*Work order*: Below are lines of records; copy exactly those from the one containing "black teddy bear [206,219,284,326]" through the one containing "camera: 35 degrees left, 0 degrees up", leaving the pictures behind.
"""
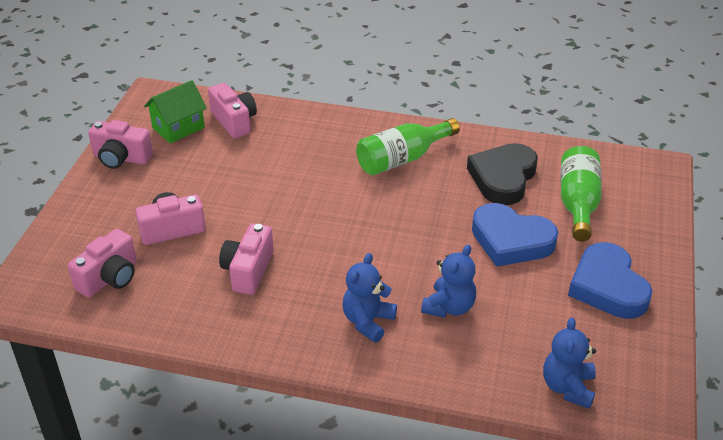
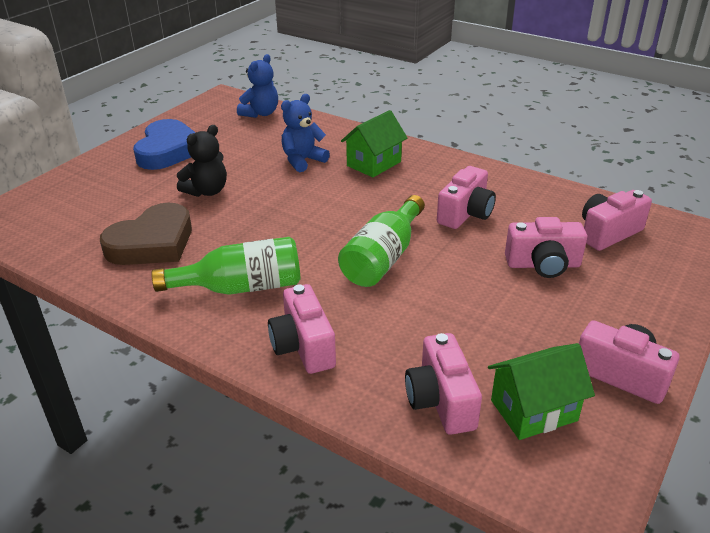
camera: 160 degrees left, 5 degrees down
blue teddy bear [342,253,397,343] -> green house [341,110,407,177]
black heart [467,143,538,205] -> brown heart [100,203,192,265]
blue heart [472,203,558,267] -> black teddy bear [177,125,227,197]
green bottle [561,146,602,242] -> green bottle moved to [338,195,425,287]
none -> pink camera [268,284,336,374]

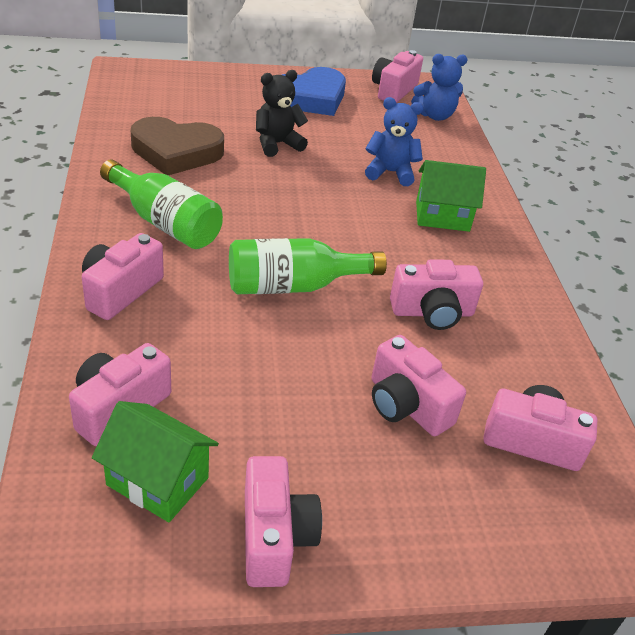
camera: 45 degrees right, 5 degrees up
black teddy bear [177,125,227,197] -> black teddy bear turned 150 degrees clockwise [256,70,308,157]
none -> pink camera [372,50,423,103]

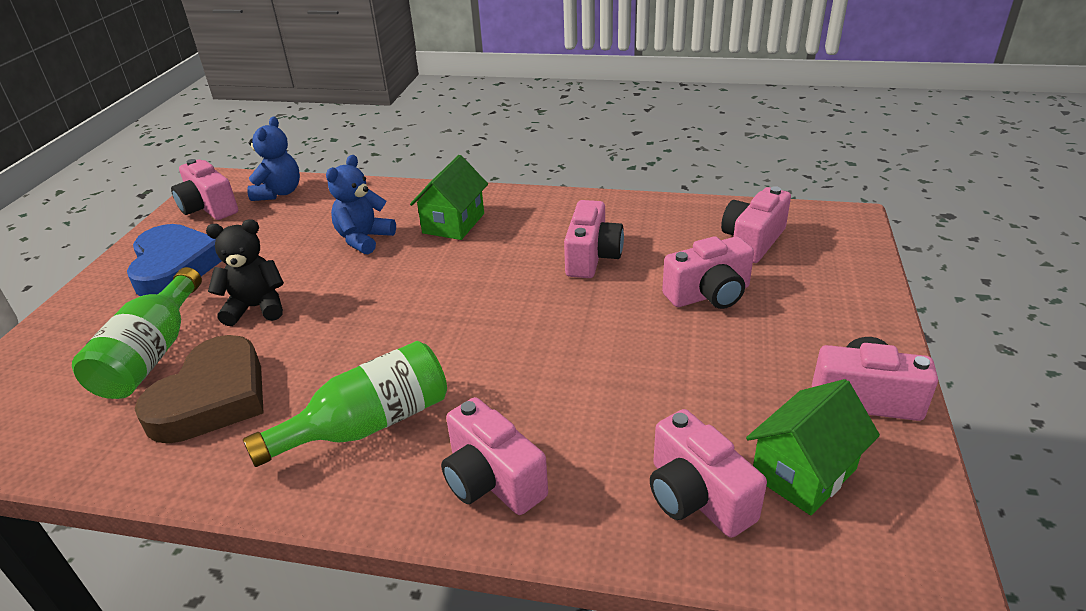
camera: 65 degrees left, 5 degrees down
green bottle [229,238,387,294] -> green bottle moved to [72,267,202,399]
black teddy bear [256,70,308,157] -> black teddy bear turned 90 degrees clockwise [206,219,284,326]

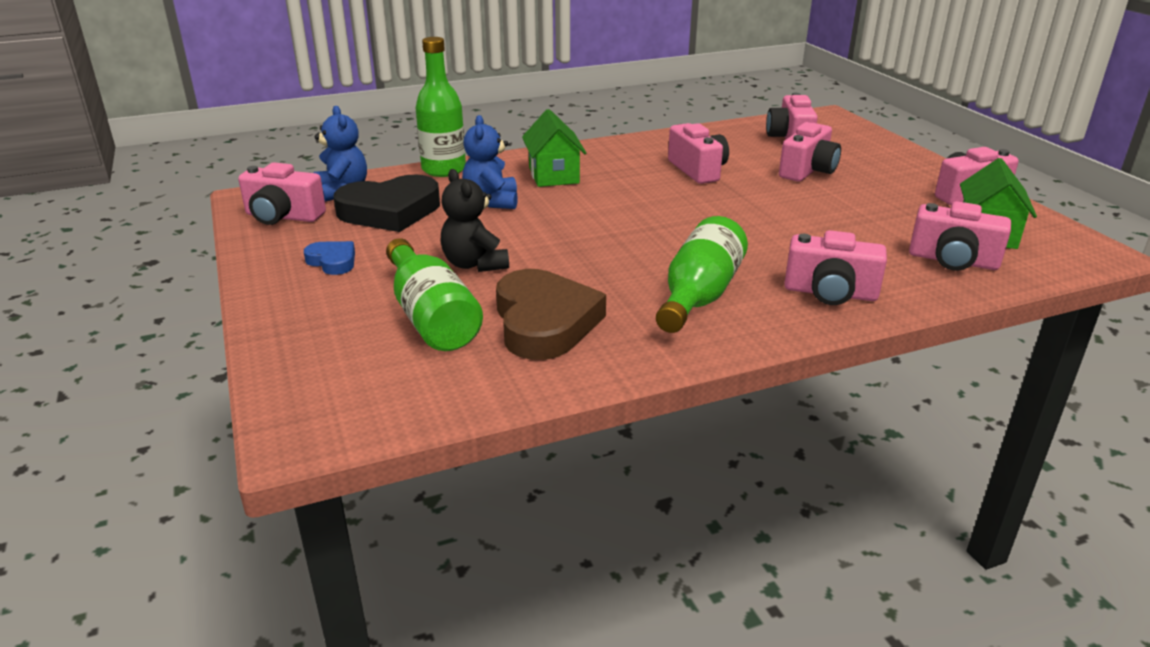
camera: 35 degrees left, 5 degrees down
blue heart [127,224,221,296] -> blue heart [304,241,355,275], size x0.50
black teddy bear [206,219,284,326] -> black teddy bear turned 75 degrees counterclockwise [440,169,509,272]
none -> black heart [333,175,440,232]
none -> green bottle [416,37,466,177]

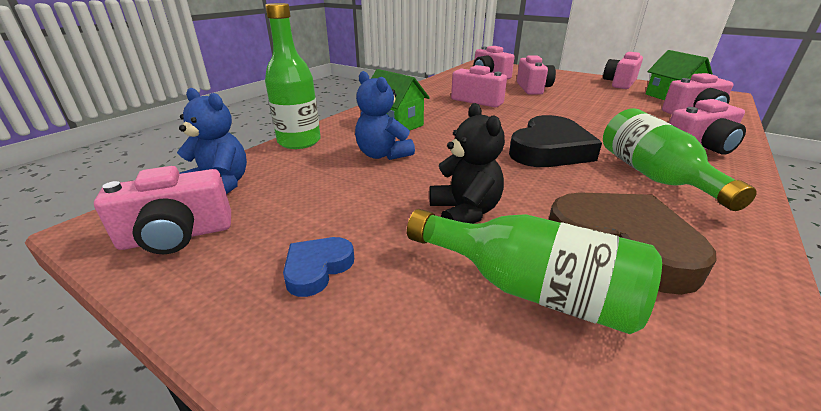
camera: 35 degrees left, 0 degrees up
blue heart [304,241,355,275] -> blue heart turned 60 degrees counterclockwise [283,237,354,297]
black heart [333,175,440,232] -> black heart moved to [509,115,602,167]
black teddy bear [440,169,509,272] -> black teddy bear turned 135 degrees counterclockwise [429,103,505,224]

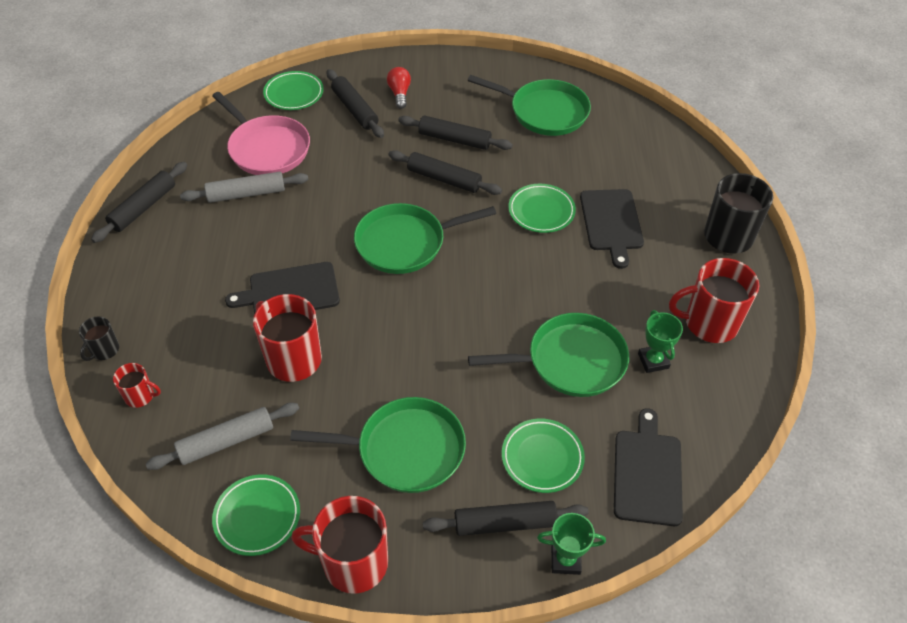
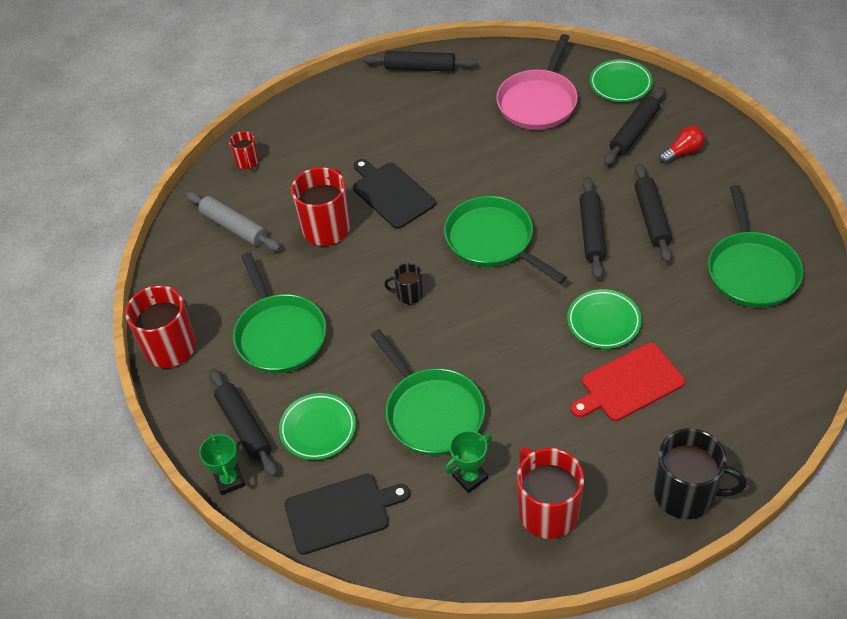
camera: 70 degrees right, 0 degrees up
black mug [79,316,119,361] -> black mug moved to [384,263,423,304]
grey rolling pin [180,172,308,203] -> none
green plate [212,474,300,556] -> none
black cutting board [580,189,644,269] -> red cutting board [571,342,685,421]

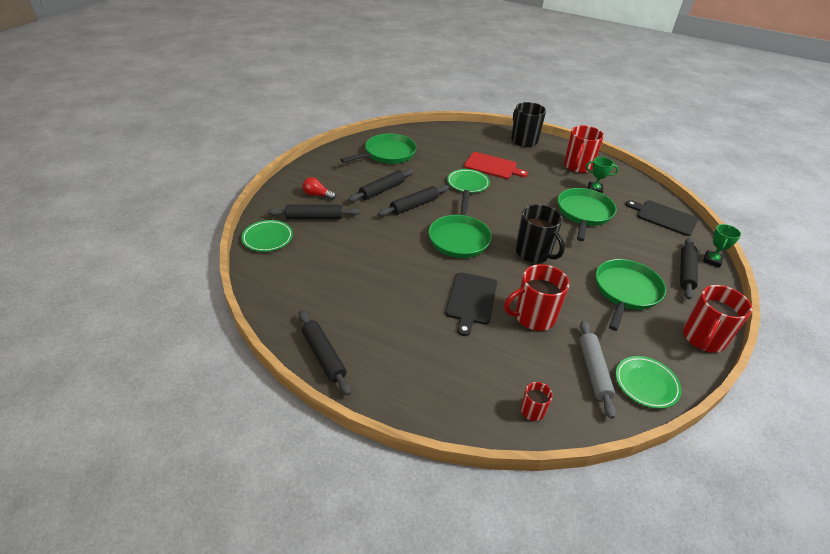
camera: 135 degrees left, 10 degrees down
green plate [279,393,356,460] -> green plate moved to [616,356,682,409]
black mug [384,263,423,304] -> black mug [515,204,565,263], size x1.96
pink pan [496,34,578,130] -> none

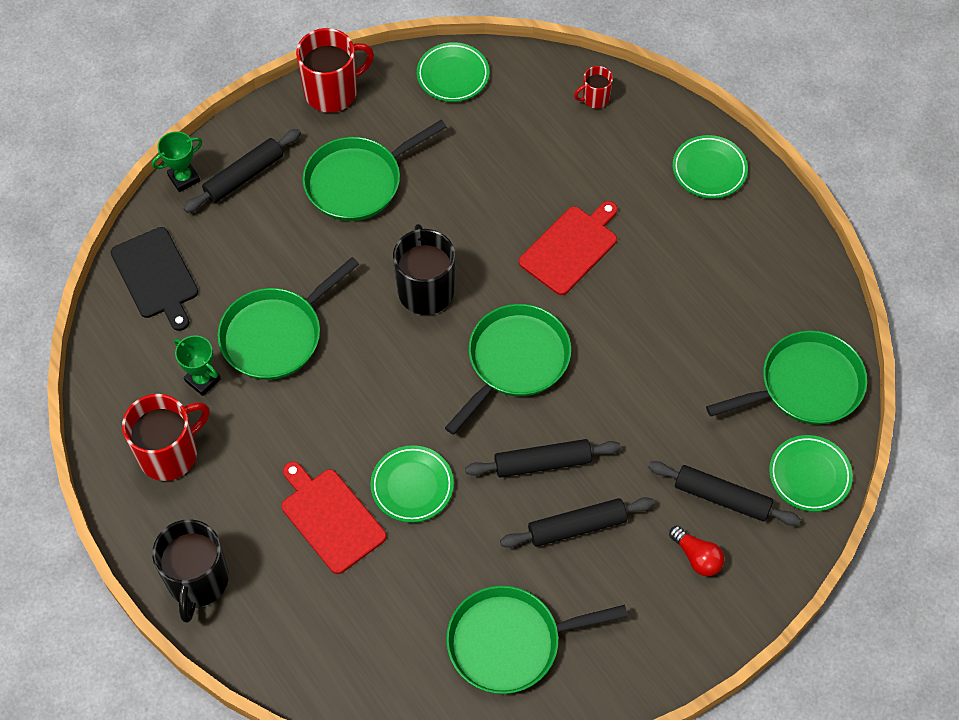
camera: 150 degrees left, 20 degrees up
black rolling pin [298,310,351,396] -> none
black cutting board [446,272,497,336] -> red cutting board [519,201,618,295]
red mug [504,264,570,331] -> none
grey rolling pin [580,321,616,419] -> none
none -> green plate [672,135,748,199]
none -> green pan [706,330,867,425]

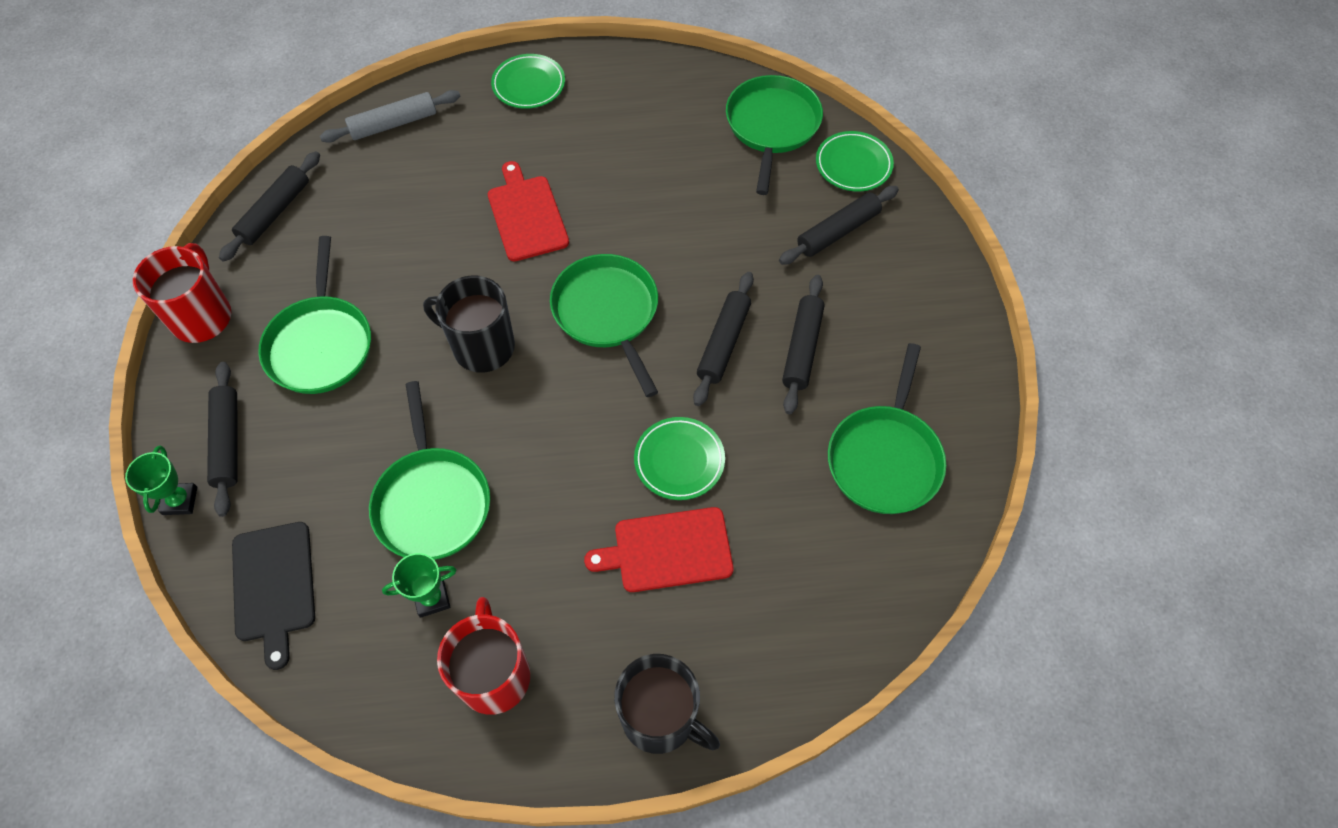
camera: 60 degrees left, 0 degrees up
black cutting board [111,227,198,331] -> black cutting board turned 75 degrees clockwise [232,522,315,670]
green plate [417,42,489,102] -> black rolling pin [219,151,320,262]
red mug [574,66,613,108] -> grey rolling pin [320,90,460,143]
red light bulb [669,526,725,576] -> none

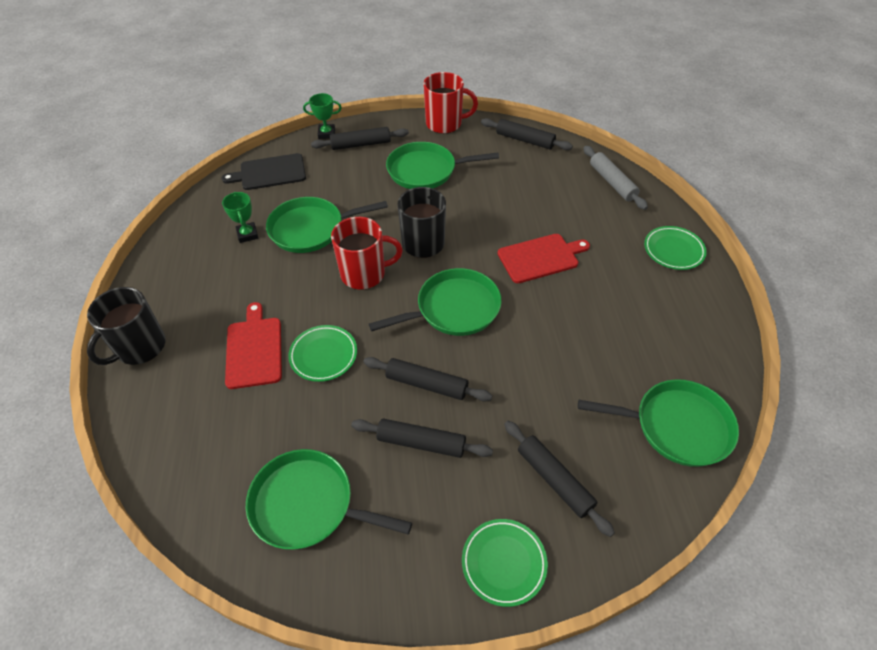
camera: 90 degrees right, 10 degrees down
red mug [437,597,530,715] -> red mug moved to [331,217,403,289]
green plate [816,131,894,191] -> green plate moved to [462,519,548,607]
"""
*Result of the task*:
black teddy bear [206,219,284,326] -> black teddy bear turned 75 degrees counterclockwise [440,169,509,272]
none -> black heart [333,175,440,232]
none -> green bottle [416,37,466,177]

camera: 35 degrees left, 0 degrees up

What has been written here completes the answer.